TO DO ->
Output a character-exact copy of the data, images removed.

--------------------------------------------------

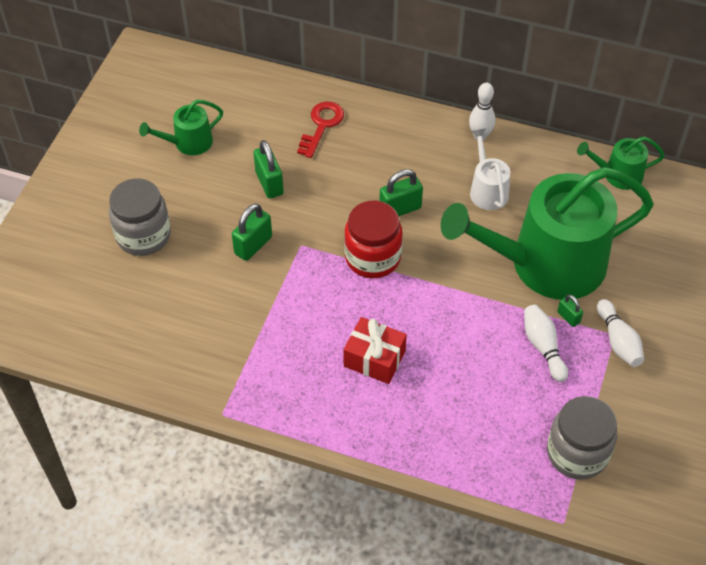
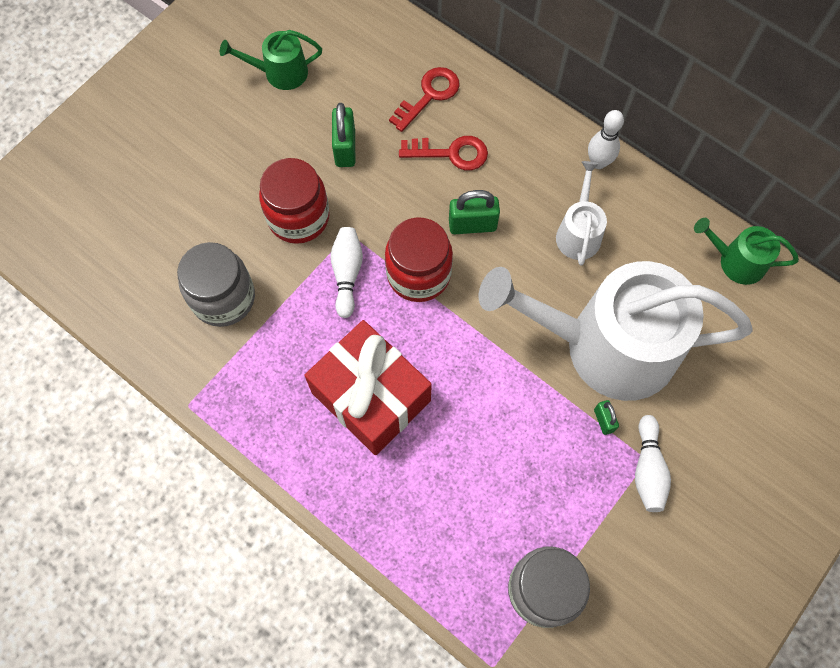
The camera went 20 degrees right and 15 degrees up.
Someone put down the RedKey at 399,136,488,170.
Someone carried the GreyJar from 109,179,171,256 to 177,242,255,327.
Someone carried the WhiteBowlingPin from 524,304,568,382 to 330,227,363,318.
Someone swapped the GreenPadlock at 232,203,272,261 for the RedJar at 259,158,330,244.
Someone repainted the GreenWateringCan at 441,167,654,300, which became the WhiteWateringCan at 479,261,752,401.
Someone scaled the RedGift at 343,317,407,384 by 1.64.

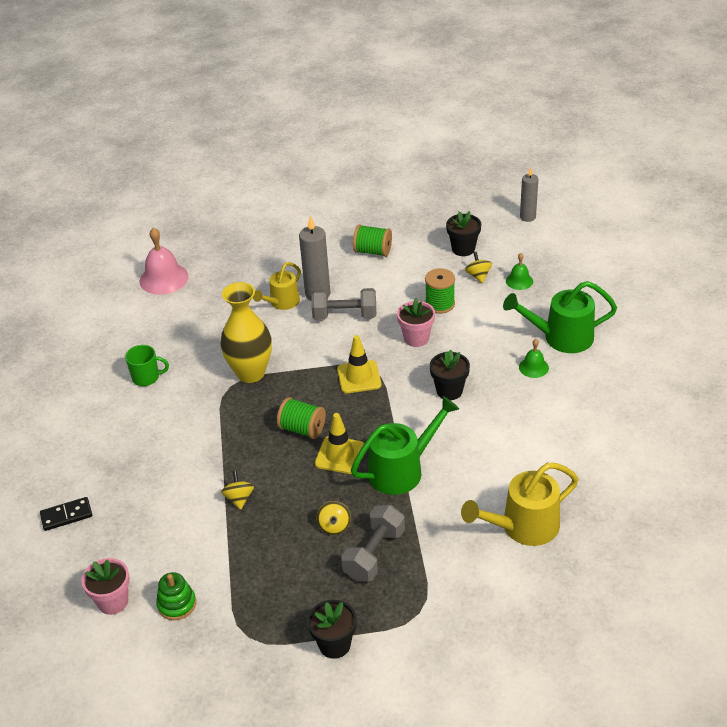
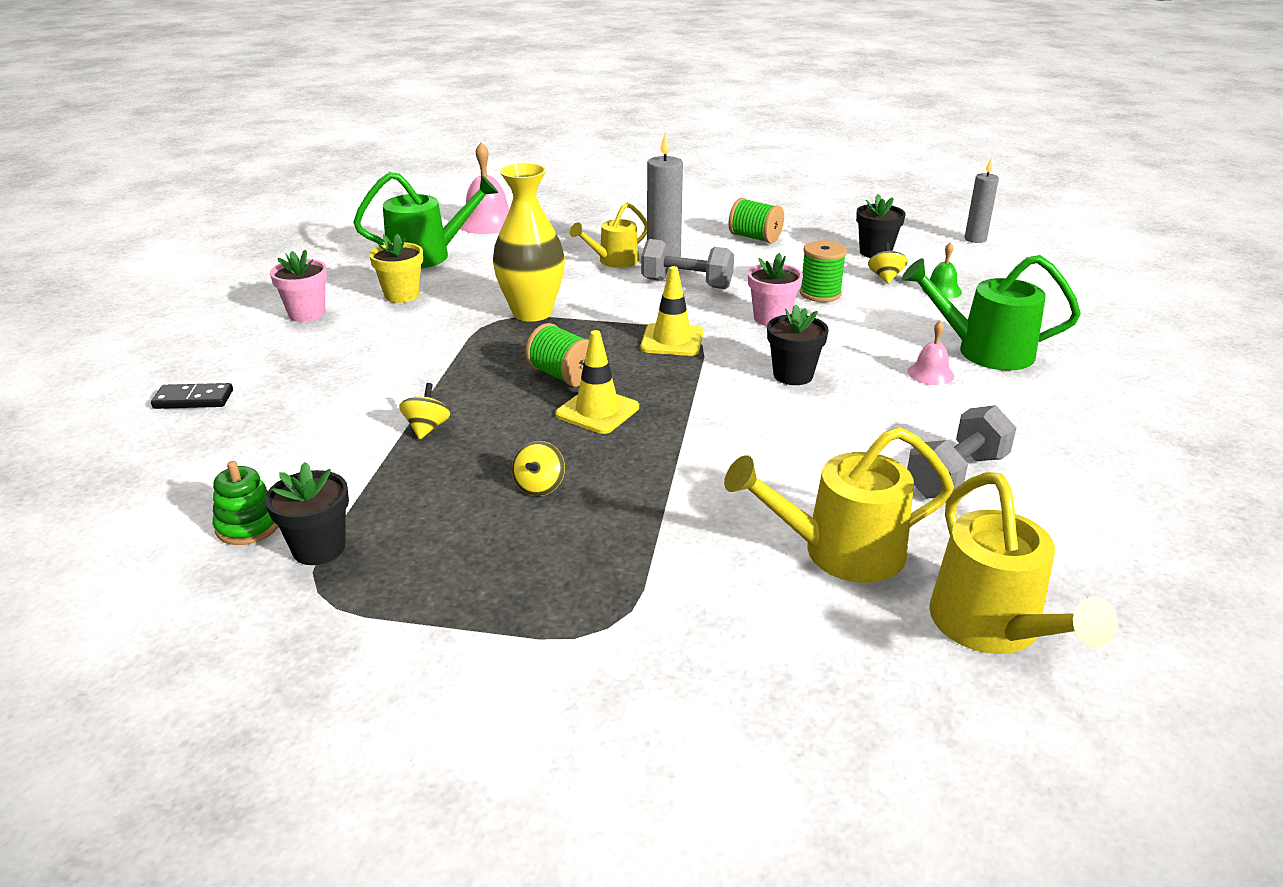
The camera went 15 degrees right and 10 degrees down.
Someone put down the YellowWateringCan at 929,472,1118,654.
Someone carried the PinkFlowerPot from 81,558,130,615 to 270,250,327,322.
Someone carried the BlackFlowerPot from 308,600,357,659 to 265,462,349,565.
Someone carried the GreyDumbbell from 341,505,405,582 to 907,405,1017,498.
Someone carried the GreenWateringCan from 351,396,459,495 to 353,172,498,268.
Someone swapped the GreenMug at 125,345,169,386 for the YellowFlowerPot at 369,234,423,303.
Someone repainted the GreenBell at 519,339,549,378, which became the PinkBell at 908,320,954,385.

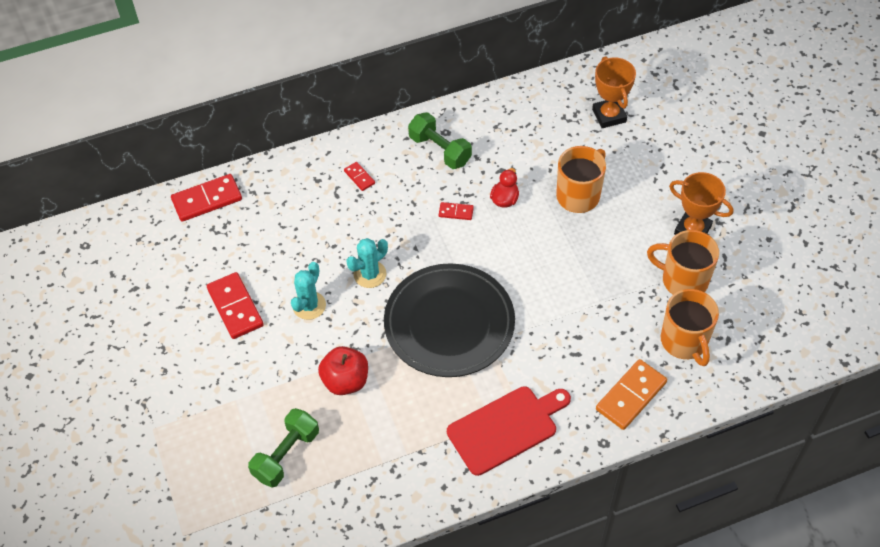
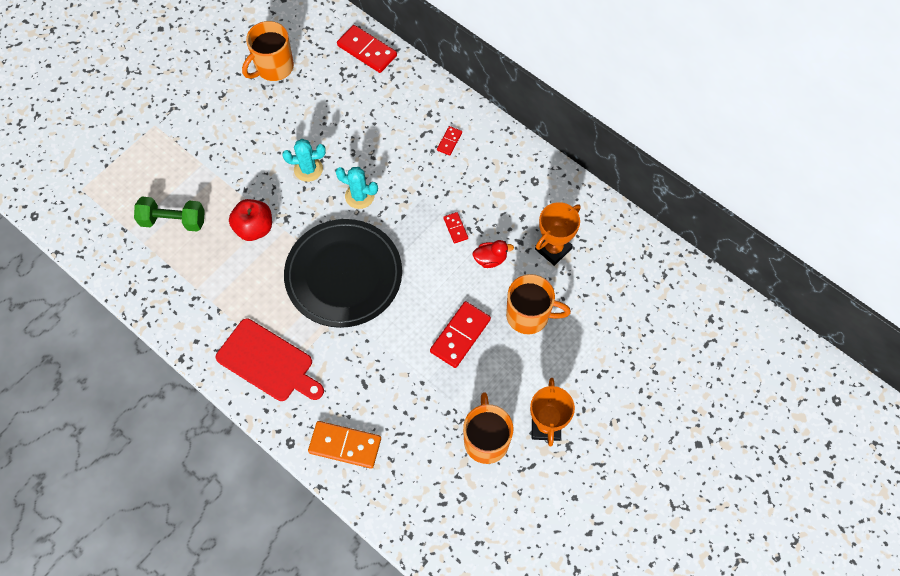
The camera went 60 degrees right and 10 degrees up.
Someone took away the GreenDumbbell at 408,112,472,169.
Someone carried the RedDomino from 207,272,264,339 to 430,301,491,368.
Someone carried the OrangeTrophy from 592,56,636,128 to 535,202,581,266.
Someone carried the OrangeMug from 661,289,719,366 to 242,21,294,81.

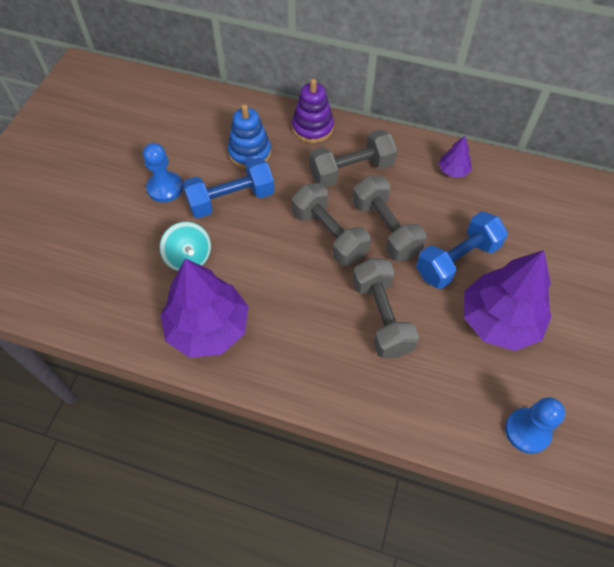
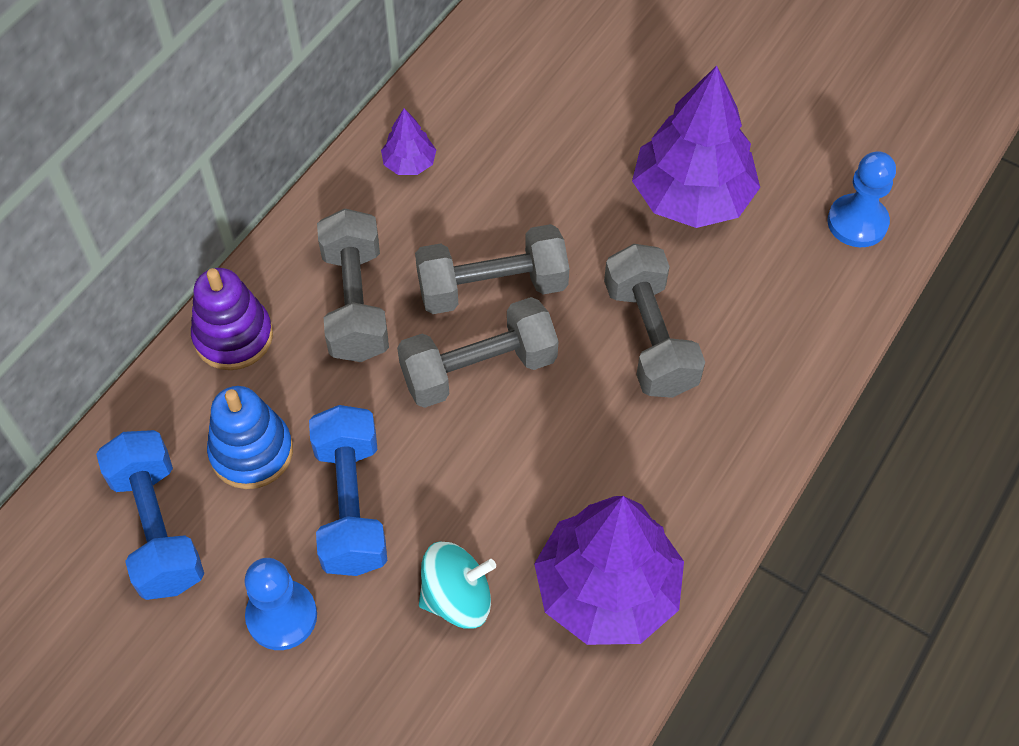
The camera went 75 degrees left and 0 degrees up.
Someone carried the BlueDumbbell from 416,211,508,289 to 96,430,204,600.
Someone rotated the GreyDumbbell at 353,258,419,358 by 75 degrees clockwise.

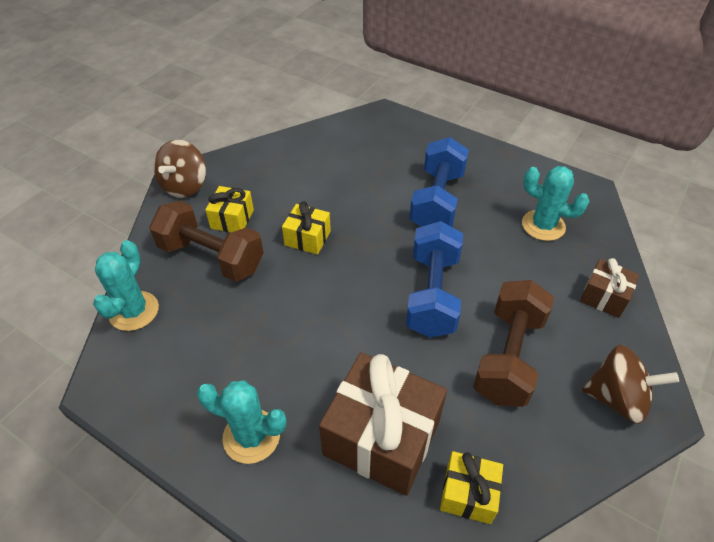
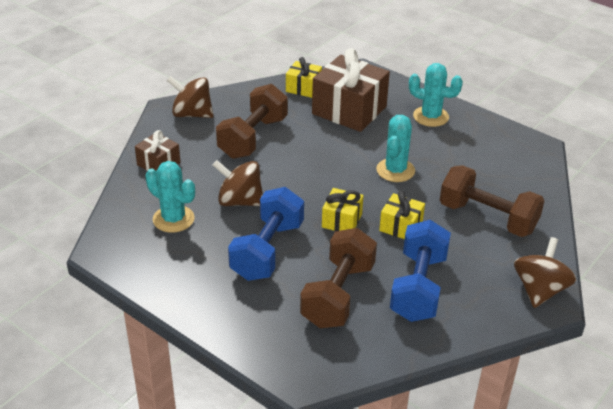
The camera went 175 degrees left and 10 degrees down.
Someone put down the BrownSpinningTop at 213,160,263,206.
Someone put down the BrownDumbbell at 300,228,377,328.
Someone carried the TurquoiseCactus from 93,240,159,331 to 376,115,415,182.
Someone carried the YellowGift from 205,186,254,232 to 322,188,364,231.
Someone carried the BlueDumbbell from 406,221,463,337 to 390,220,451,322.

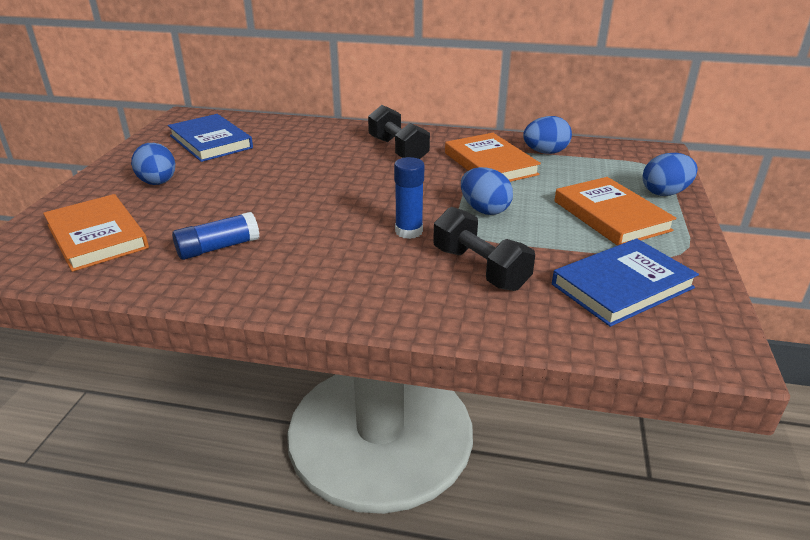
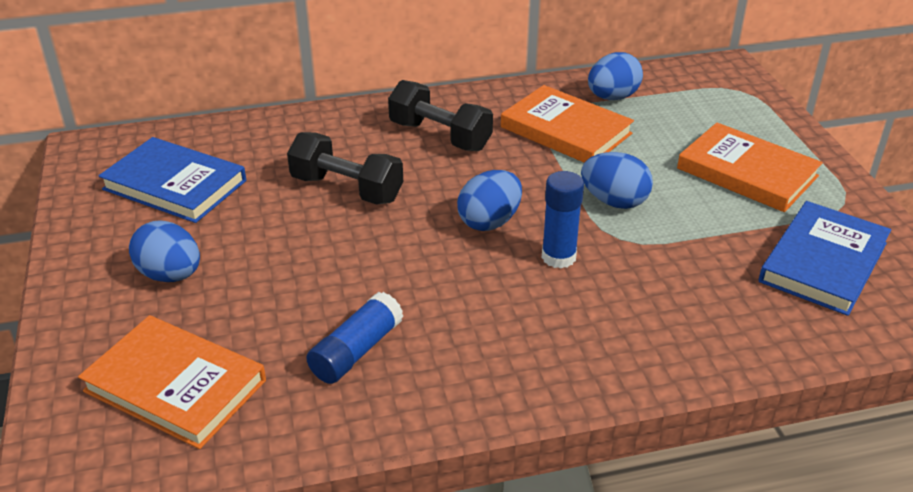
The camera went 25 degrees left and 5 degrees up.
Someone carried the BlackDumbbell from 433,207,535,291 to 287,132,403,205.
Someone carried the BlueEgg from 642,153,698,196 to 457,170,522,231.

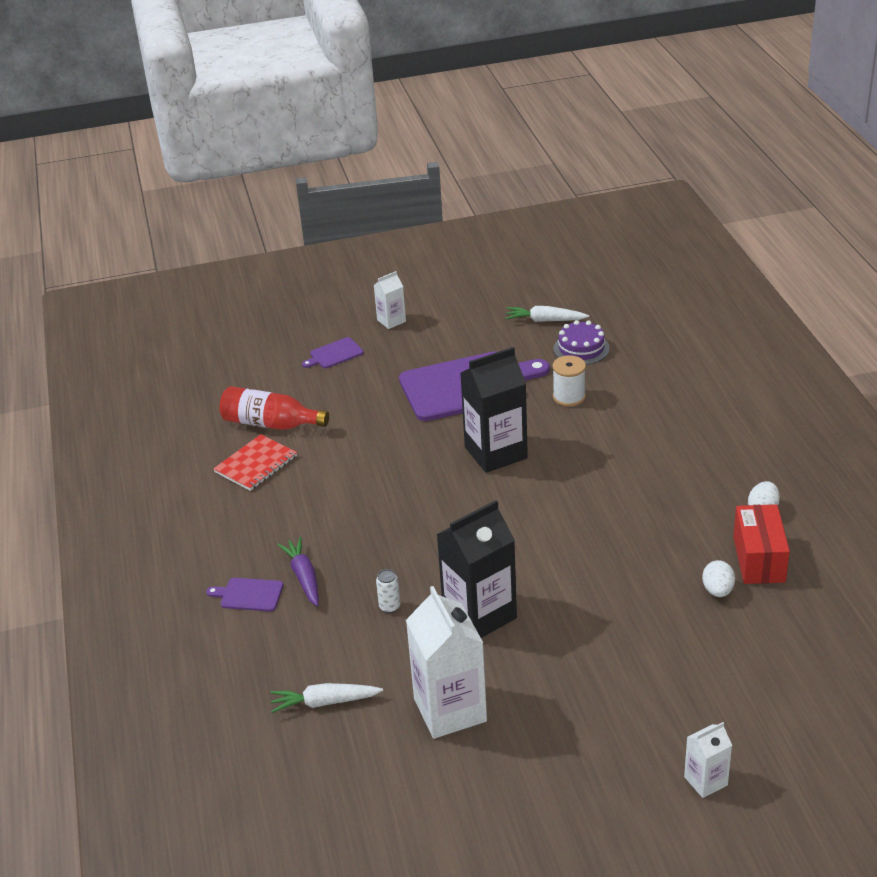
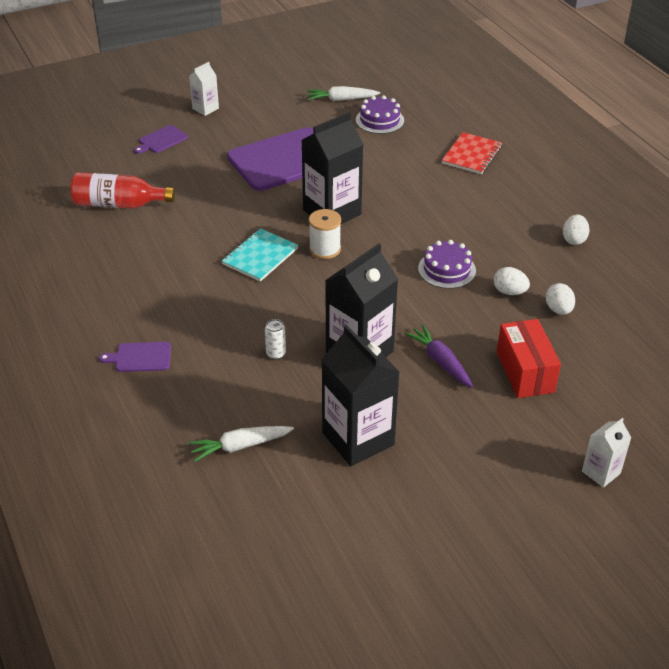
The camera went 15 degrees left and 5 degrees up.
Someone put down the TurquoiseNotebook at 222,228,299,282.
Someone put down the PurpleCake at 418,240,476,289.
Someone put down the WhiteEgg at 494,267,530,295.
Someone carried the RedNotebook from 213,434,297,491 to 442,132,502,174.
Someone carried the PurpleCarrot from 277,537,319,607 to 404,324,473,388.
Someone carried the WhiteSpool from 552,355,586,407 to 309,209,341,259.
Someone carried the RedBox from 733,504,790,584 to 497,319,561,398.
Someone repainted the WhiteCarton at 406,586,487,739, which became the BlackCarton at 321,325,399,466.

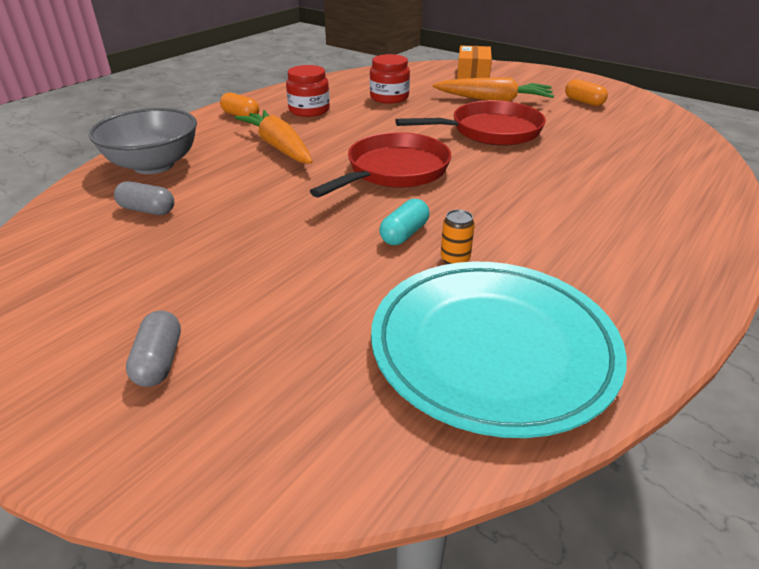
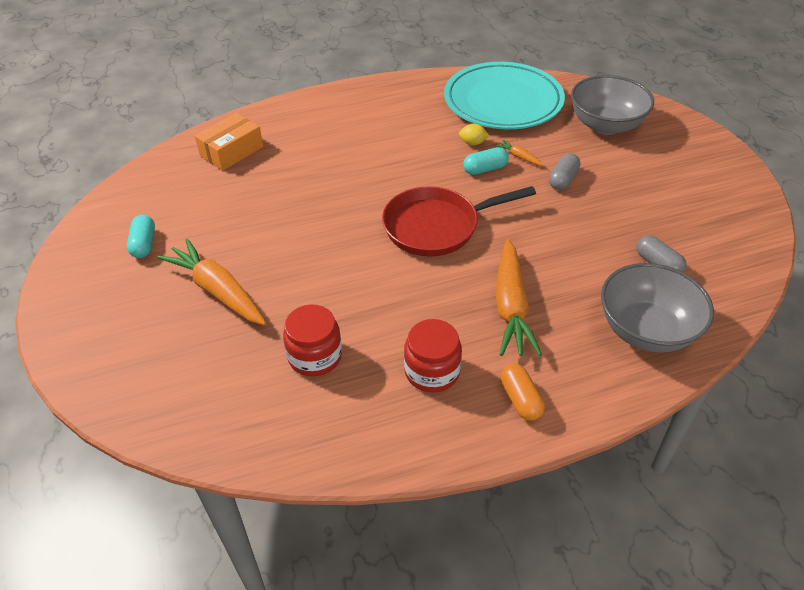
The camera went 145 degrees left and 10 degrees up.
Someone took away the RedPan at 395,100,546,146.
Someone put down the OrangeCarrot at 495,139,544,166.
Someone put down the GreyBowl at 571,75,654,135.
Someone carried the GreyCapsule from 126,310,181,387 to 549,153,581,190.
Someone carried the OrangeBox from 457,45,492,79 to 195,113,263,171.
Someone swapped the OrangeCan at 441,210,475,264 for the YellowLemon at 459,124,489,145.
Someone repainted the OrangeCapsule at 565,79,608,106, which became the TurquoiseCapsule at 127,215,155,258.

--------------------------------------------------

REPLY TO THE TASK ->
The camera went 20 degrees right and 15 degrees up.
Someone put down the RedKey at 399,136,488,170.
Someone carried the GreyJar from 109,179,171,256 to 177,242,255,327.
Someone carried the WhiteBowlingPin from 524,304,568,382 to 330,227,363,318.
Someone swapped the GreenPadlock at 232,203,272,261 for the RedJar at 259,158,330,244.
Someone repainted the GreenWateringCan at 441,167,654,300, which became the WhiteWateringCan at 479,261,752,401.
Someone scaled the RedGift at 343,317,407,384 by 1.64.

The camera went 15 degrees right and 10 degrees down.
Someone put down the YellowWateringCan at 929,472,1118,654.
Someone carried the PinkFlowerPot from 81,558,130,615 to 270,250,327,322.
Someone carried the BlackFlowerPot from 308,600,357,659 to 265,462,349,565.
Someone carried the GreyDumbbell from 341,505,405,582 to 907,405,1017,498.
Someone carried the GreenWateringCan from 351,396,459,495 to 353,172,498,268.
Someone swapped the GreenMug at 125,345,169,386 for the YellowFlowerPot at 369,234,423,303.
Someone repainted the GreenBell at 519,339,549,378, which became the PinkBell at 908,320,954,385.

The camera went 60 degrees right and 10 degrees up.
Someone took away the GreenDumbbell at 408,112,472,169.
Someone carried the RedDomino from 207,272,264,339 to 430,301,491,368.
Someone carried the OrangeTrophy from 592,56,636,128 to 535,202,581,266.
Someone carried the OrangeMug from 661,289,719,366 to 242,21,294,81.

The camera went 75 degrees left and 0 degrees up.
Someone carried the BlueDumbbell from 416,211,508,289 to 96,430,204,600.
Someone rotated the GreyDumbbell at 353,258,419,358 by 75 degrees clockwise.

The camera went 175 degrees left and 10 degrees down.
Someone put down the BrownSpinningTop at 213,160,263,206.
Someone put down the BrownDumbbell at 300,228,377,328.
Someone carried the TurquoiseCactus from 93,240,159,331 to 376,115,415,182.
Someone carried the YellowGift from 205,186,254,232 to 322,188,364,231.
Someone carried the BlueDumbbell from 406,221,463,337 to 390,220,451,322.

The camera went 25 degrees left and 5 degrees up.
Someone carried the BlackDumbbell from 433,207,535,291 to 287,132,403,205.
Someone carried the BlueEgg from 642,153,698,196 to 457,170,522,231.

The camera went 15 degrees left and 5 degrees up.
Someone put down the TurquoiseNotebook at 222,228,299,282.
Someone put down the PurpleCake at 418,240,476,289.
Someone put down the WhiteEgg at 494,267,530,295.
Someone carried the RedNotebook from 213,434,297,491 to 442,132,502,174.
Someone carried the PurpleCarrot from 277,537,319,607 to 404,324,473,388.
Someone carried the WhiteSpool from 552,355,586,407 to 309,209,341,259.
Someone carried the RedBox from 733,504,790,584 to 497,319,561,398.
Someone repainted the WhiteCarton at 406,586,487,739, which became the BlackCarton at 321,325,399,466.

The camera went 145 degrees left and 10 degrees up.
Someone took away the RedPan at 395,100,546,146.
Someone put down the OrangeCarrot at 495,139,544,166.
Someone put down the GreyBowl at 571,75,654,135.
Someone carried the GreyCapsule from 126,310,181,387 to 549,153,581,190.
Someone carried the OrangeBox from 457,45,492,79 to 195,113,263,171.
Someone swapped the OrangeCan at 441,210,475,264 for the YellowLemon at 459,124,489,145.
Someone repainted the OrangeCapsule at 565,79,608,106, which became the TurquoiseCapsule at 127,215,155,258.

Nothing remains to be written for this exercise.